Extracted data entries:

........

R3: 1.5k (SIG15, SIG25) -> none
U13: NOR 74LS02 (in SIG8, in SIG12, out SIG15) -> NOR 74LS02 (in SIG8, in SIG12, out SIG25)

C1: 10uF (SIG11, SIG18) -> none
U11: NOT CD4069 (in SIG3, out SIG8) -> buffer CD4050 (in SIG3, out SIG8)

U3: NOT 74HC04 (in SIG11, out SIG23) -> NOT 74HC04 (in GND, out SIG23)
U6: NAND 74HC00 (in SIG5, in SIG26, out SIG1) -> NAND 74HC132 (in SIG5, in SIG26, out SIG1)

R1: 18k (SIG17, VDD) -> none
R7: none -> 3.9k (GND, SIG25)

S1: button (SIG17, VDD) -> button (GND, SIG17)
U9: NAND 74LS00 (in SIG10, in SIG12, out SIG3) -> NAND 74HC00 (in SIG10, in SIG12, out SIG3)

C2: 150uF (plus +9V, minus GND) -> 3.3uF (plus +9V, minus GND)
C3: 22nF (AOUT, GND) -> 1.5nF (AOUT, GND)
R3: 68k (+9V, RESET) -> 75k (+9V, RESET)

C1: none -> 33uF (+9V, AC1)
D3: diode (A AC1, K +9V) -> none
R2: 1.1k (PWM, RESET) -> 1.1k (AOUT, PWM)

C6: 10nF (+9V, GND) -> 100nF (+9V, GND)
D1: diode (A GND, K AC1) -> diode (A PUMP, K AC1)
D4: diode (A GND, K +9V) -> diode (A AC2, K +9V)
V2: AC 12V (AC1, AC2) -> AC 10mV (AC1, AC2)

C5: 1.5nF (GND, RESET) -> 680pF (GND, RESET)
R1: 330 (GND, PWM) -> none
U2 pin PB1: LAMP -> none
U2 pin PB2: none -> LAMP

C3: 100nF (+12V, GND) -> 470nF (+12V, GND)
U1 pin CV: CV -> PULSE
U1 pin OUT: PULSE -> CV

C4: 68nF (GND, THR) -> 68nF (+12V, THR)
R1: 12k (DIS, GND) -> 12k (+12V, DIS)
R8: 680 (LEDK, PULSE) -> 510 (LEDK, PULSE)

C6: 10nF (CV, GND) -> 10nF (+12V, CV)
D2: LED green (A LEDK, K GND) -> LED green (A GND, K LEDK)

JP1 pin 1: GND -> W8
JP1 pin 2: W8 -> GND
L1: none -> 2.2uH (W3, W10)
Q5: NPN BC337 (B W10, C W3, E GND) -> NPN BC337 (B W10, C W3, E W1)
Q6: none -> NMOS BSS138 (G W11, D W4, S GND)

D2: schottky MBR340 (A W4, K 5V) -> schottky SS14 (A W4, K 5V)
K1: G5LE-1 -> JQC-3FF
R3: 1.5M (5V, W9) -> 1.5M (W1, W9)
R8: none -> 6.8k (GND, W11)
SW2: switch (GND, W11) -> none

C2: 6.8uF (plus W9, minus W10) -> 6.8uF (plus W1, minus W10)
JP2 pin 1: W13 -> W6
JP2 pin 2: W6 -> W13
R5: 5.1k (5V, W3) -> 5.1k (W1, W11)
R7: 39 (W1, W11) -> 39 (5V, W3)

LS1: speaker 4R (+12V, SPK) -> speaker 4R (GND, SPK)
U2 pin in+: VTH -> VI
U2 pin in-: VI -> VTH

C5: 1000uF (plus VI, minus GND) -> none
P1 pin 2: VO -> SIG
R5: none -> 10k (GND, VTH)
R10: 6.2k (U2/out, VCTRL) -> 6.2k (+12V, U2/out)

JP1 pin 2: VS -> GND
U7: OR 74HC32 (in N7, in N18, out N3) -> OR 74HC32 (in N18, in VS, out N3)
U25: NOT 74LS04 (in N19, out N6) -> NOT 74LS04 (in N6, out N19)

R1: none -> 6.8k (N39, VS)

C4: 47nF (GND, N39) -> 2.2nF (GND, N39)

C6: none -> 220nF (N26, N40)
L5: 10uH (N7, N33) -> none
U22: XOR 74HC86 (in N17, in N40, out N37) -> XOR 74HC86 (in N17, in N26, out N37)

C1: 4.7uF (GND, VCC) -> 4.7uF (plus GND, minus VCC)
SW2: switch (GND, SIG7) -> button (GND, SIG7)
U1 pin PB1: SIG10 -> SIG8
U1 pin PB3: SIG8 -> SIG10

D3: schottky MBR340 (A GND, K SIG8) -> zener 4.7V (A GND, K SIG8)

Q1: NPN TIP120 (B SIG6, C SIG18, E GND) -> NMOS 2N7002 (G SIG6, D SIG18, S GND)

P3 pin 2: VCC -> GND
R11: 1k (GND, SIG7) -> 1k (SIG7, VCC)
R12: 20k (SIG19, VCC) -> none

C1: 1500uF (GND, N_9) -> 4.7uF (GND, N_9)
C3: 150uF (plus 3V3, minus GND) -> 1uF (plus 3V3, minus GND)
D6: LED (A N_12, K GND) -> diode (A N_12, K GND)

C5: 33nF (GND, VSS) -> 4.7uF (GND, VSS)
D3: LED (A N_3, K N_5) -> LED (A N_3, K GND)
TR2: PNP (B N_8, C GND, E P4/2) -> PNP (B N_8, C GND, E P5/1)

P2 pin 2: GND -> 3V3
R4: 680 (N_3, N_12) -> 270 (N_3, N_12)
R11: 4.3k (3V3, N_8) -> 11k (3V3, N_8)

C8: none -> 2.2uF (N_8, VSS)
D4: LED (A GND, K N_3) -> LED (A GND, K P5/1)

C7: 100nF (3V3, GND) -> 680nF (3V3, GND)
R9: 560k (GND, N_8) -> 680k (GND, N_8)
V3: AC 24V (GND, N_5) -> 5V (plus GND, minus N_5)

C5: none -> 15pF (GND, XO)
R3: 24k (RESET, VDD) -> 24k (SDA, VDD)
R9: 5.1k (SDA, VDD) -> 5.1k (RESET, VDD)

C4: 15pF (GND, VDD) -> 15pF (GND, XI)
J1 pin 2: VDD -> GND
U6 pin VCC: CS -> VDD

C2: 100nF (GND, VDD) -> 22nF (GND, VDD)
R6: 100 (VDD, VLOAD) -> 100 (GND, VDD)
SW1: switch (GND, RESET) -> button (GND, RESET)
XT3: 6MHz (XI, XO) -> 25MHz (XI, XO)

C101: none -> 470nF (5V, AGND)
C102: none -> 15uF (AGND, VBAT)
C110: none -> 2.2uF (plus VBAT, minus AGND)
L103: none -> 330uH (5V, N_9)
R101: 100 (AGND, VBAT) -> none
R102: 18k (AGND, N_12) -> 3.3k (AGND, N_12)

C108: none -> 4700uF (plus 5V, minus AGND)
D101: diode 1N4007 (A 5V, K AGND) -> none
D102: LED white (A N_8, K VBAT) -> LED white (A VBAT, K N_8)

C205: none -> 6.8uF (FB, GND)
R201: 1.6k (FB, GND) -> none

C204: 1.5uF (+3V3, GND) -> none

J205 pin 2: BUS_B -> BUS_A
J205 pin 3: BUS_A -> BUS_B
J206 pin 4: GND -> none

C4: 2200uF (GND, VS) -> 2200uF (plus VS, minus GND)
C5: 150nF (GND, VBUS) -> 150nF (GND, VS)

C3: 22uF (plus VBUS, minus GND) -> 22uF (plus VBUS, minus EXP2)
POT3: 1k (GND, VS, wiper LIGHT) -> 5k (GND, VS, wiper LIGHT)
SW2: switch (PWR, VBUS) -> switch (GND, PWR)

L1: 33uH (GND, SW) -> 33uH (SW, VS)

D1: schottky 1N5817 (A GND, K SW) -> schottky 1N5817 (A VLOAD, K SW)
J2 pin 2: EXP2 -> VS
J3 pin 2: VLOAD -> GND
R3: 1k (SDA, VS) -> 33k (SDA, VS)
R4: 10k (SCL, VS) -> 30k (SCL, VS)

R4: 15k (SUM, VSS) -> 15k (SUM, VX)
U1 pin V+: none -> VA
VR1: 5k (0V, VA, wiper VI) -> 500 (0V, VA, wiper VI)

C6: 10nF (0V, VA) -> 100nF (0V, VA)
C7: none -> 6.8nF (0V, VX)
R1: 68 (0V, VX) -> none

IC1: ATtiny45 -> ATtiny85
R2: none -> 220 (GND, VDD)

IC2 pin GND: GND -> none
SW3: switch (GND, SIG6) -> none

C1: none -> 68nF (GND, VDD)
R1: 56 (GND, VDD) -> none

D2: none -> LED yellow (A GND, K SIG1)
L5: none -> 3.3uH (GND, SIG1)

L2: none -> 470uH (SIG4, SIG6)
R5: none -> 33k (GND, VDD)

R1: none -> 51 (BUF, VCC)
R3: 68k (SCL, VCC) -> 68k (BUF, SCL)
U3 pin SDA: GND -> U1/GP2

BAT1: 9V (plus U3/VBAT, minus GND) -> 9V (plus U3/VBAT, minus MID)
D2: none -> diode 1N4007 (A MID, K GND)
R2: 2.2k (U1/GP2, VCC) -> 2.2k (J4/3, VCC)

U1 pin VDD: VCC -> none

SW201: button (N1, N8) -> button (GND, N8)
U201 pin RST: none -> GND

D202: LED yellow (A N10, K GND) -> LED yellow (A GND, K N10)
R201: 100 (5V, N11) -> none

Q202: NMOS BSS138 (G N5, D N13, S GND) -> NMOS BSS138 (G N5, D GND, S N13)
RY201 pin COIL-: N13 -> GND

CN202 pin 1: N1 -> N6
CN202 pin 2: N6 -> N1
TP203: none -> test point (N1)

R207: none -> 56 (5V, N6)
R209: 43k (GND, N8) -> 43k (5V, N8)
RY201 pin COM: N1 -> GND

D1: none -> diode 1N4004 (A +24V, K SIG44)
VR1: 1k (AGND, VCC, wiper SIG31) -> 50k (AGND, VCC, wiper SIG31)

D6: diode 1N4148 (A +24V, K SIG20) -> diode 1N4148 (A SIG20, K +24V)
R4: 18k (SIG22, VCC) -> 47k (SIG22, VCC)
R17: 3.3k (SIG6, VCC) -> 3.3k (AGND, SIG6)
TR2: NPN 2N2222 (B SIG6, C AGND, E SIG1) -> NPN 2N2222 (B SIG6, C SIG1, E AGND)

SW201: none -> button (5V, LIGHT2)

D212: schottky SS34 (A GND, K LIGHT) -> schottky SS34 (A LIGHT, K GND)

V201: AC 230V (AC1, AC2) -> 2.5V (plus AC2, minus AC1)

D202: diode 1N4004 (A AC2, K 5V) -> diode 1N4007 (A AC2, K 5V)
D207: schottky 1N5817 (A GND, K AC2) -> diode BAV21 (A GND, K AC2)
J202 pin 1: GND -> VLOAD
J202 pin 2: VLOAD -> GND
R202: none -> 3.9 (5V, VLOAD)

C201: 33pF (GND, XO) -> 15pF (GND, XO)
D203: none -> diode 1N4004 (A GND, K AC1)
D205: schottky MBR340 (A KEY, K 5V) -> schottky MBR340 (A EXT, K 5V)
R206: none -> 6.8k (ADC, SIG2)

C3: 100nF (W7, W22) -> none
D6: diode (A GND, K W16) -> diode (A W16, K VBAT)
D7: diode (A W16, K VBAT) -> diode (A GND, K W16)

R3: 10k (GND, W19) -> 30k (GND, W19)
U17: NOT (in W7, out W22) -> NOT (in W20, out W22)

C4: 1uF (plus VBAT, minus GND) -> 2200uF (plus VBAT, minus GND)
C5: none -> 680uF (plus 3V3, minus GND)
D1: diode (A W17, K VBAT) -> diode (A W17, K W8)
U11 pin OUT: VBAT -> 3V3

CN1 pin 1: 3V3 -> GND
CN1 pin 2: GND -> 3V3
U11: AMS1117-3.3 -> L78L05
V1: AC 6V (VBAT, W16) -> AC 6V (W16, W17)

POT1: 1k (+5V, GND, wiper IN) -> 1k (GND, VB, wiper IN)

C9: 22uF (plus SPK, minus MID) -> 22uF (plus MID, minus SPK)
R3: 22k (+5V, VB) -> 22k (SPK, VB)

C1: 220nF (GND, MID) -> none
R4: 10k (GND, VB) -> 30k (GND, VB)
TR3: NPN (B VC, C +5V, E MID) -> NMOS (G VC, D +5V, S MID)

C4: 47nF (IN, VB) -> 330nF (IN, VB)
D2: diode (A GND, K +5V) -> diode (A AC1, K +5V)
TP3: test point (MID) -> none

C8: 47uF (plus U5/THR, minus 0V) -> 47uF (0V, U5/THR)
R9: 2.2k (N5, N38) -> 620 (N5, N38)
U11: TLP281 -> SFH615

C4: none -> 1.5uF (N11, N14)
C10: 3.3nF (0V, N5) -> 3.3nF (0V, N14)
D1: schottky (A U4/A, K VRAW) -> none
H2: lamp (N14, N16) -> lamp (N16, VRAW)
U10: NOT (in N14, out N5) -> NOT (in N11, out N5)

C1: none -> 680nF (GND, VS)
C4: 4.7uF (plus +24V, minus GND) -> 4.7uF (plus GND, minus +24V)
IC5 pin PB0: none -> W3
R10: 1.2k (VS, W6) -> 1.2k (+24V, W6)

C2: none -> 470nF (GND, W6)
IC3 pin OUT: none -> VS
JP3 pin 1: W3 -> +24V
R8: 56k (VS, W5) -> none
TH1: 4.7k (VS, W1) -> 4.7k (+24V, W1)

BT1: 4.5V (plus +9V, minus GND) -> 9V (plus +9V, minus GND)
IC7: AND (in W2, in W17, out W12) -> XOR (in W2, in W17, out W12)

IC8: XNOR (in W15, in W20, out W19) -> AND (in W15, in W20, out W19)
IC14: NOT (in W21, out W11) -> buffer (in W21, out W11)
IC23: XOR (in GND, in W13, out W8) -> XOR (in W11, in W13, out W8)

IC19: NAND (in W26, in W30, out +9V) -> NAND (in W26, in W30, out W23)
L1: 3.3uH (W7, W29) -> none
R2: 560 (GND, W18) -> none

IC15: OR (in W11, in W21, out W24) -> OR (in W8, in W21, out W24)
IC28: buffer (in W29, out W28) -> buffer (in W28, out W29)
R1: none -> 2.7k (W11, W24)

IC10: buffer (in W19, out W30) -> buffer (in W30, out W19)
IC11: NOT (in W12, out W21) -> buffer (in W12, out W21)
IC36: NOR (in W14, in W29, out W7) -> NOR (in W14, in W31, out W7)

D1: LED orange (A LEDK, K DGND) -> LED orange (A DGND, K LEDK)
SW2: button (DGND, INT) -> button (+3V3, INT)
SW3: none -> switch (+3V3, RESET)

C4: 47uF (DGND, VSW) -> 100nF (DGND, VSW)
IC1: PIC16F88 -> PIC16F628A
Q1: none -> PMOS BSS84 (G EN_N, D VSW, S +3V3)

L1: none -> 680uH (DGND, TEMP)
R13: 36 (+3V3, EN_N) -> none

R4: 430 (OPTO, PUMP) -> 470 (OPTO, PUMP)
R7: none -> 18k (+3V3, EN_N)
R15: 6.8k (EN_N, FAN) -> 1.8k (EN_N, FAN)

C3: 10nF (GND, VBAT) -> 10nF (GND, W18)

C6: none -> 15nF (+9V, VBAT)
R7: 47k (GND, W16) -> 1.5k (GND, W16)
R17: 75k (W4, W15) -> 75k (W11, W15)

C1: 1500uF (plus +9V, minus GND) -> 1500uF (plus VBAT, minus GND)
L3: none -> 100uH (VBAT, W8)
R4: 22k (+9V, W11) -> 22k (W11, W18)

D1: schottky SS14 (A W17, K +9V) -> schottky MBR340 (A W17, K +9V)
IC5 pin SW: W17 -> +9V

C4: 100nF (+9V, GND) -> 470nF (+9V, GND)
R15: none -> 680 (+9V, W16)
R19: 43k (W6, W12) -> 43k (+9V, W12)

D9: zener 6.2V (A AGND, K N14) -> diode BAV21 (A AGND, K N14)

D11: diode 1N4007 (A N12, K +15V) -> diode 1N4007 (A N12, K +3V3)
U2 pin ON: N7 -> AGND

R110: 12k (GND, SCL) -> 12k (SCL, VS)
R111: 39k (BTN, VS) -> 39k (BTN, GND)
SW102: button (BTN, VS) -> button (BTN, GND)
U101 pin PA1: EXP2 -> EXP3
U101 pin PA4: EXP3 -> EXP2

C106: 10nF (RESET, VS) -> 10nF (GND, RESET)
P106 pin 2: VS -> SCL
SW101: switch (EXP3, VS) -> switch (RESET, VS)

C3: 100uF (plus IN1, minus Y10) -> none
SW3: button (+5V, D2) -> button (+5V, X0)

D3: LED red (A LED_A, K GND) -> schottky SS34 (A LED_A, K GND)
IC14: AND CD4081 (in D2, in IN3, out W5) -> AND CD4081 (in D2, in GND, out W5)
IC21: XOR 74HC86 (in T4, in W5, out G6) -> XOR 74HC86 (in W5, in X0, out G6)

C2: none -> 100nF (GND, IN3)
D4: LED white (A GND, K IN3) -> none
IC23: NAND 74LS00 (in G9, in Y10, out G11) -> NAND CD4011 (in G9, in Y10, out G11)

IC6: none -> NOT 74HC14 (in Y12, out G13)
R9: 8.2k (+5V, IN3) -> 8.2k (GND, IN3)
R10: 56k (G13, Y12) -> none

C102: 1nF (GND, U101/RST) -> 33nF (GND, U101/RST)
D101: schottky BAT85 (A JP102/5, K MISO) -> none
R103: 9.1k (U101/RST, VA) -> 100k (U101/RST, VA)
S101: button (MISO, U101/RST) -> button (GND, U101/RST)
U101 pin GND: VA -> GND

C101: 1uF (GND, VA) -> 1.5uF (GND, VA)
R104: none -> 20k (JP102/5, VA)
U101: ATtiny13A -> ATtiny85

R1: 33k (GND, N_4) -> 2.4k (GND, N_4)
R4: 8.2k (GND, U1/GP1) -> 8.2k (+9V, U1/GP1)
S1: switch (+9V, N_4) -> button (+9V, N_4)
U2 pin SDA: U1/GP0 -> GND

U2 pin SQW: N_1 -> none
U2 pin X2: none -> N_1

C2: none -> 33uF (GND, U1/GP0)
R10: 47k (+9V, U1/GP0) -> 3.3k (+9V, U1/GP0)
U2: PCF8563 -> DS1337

........

What you need to do: Taking the entries above, write out exactly the lines starting with the line containing "U9: NAND 74LS00" and going on through the line containing "D3: diode (A AC1, K +9V) -> none", both included, and nothing else.

Answer area:
U9: NAND 74LS00 (in SIG10, in SIG12, out SIG3) -> NAND 74HC00 (in SIG10, in SIG12, out SIG3)

C2: 150uF (plus +9V, minus GND) -> 3.3uF (plus +9V, minus GND)
C3: 22nF (AOUT, GND) -> 1.5nF (AOUT, GND)
R3: 68k (+9V, RESET) -> 75k (+9V, RESET)

C1: none -> 33uF (+9V, AC1)
D3: diode (A AC1, K +9V) -> none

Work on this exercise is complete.